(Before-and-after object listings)

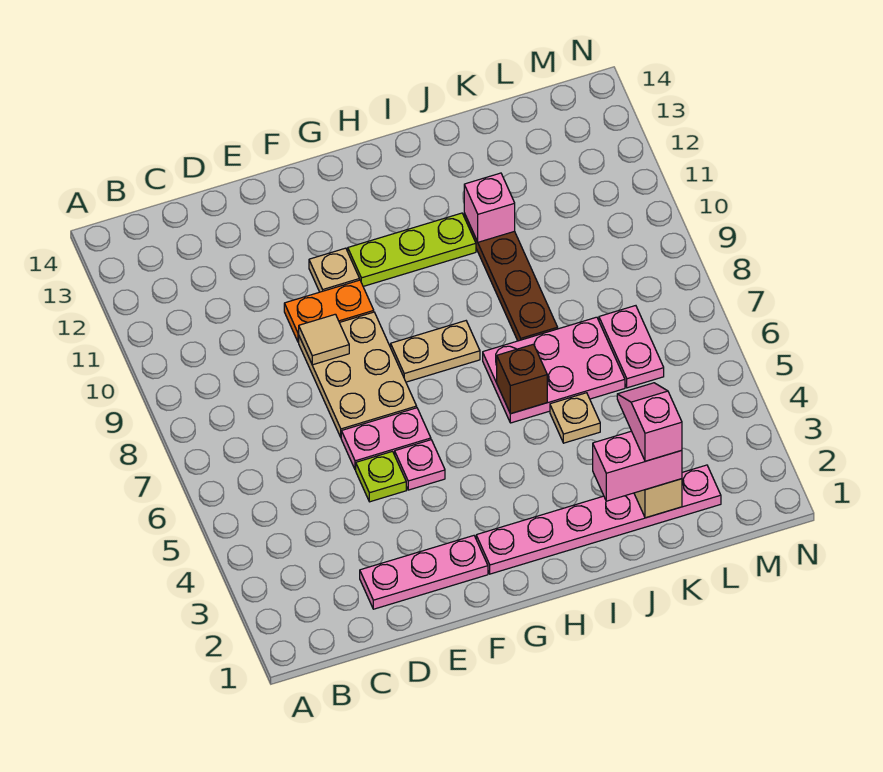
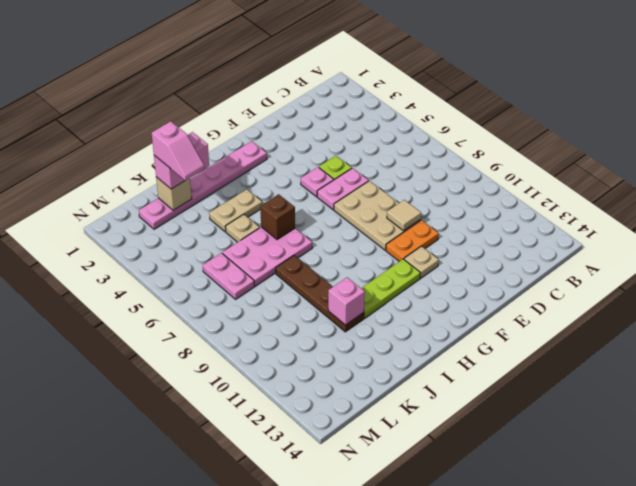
pink plate D2:F2 level 1 -> none
tan plate G8:H8 level 1 -> tan plate I4:J4 level 1

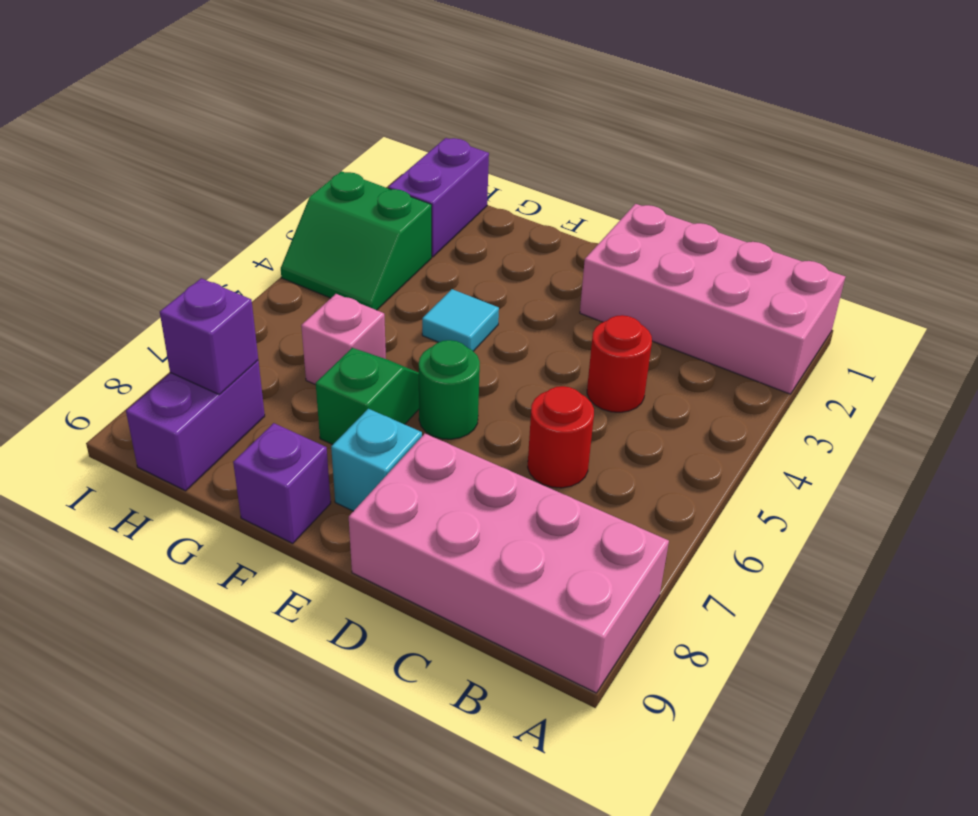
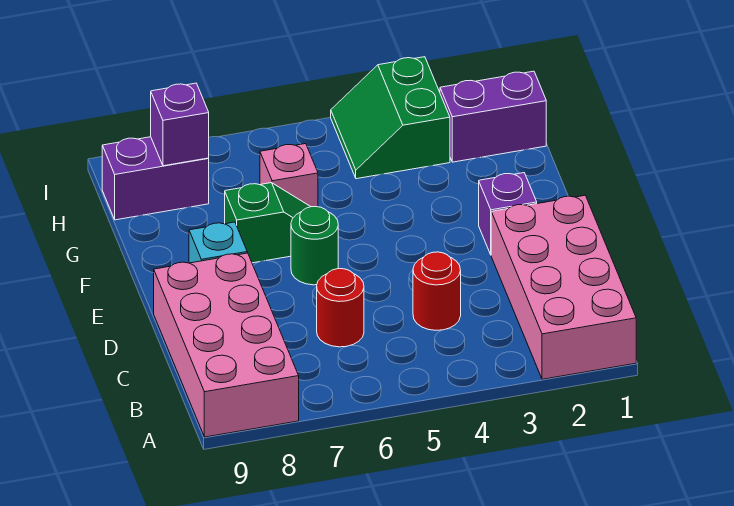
cyan tile F4 level 1 -> none
purple brick F9 level 1 -> purple brick E2 level 1

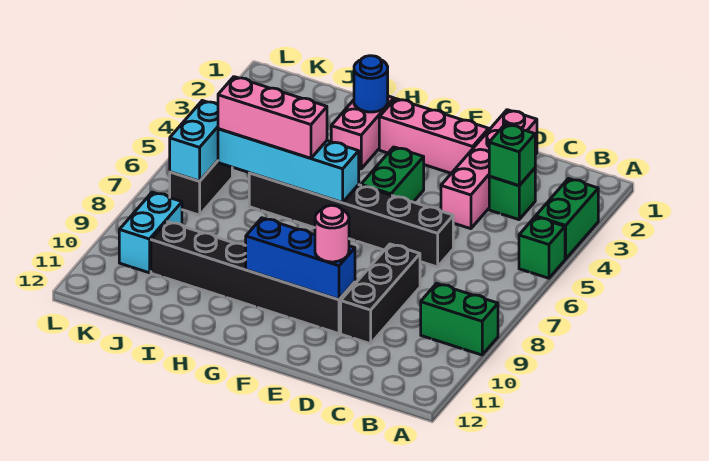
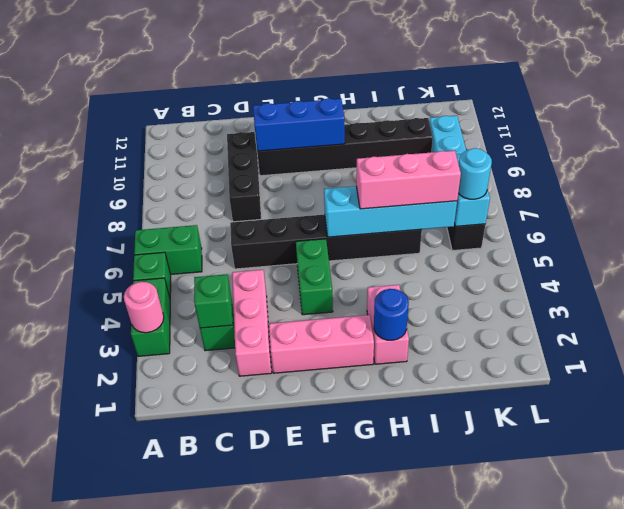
green brick A9:B9 level 1 -> green brick A6:B6 level 1
pink brick D1:D4 level 1 -> pink brick D2:D4 level 1
pink round brick E10 level 3 -> pink round brick A3 level 2
none -> cyan round brick K6 level 3

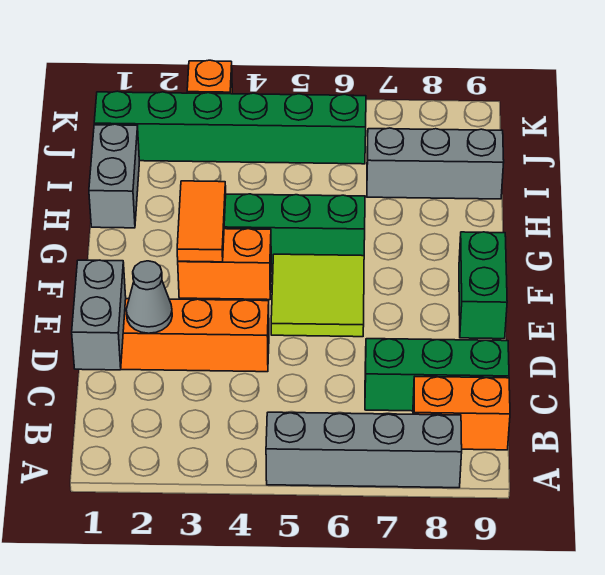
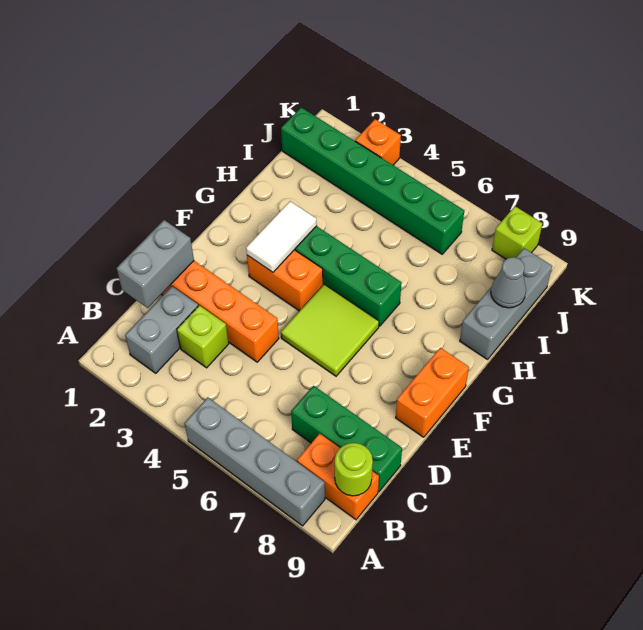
none -> lime round brick B9 level 2
none -> lime brick C3 level 1
grey cone D2 level 2 -> grey cone I9 level 2
green brick E9:F9 level 1 -> orange brick E9:F9 level 1
orange tile F3:G3 level 2 -> white tile F3:G3 level 2
grey brick H1:I1 level 1 -> grey brick B2:C2 level 1
grey brick I7:I9 level 1 -> grey brick H9:J9 level 1
none -> lime brick K8 level 1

▸ REQUIREMENT
Please give again only the lines from the one containing "pink round brick E10" through the last line of the entries above, exactly as they stand and without pictures.

▸ RESULT BELOW
pink round brick E10 level 3 -> pink round brick A3 level 2
none -> cyan round brick K6 level 3

none -> lime round brick B9 level 2
none -> lime brick C3 level 1
grey cone D2 level 2 -> grey cone I9 level 2
green brick E9:F9 level 1 -> orange brick E9:F9 level 1
orange tile F3:G3 level 2 -> white tile F3:G3 level 2
grey brick H1:I1 level 1 -> grey brick B2:C2 level 1
grey brick I7:I9 level 1 -> grey brick H9:J9 level 1
none -> lime brick K8 level 1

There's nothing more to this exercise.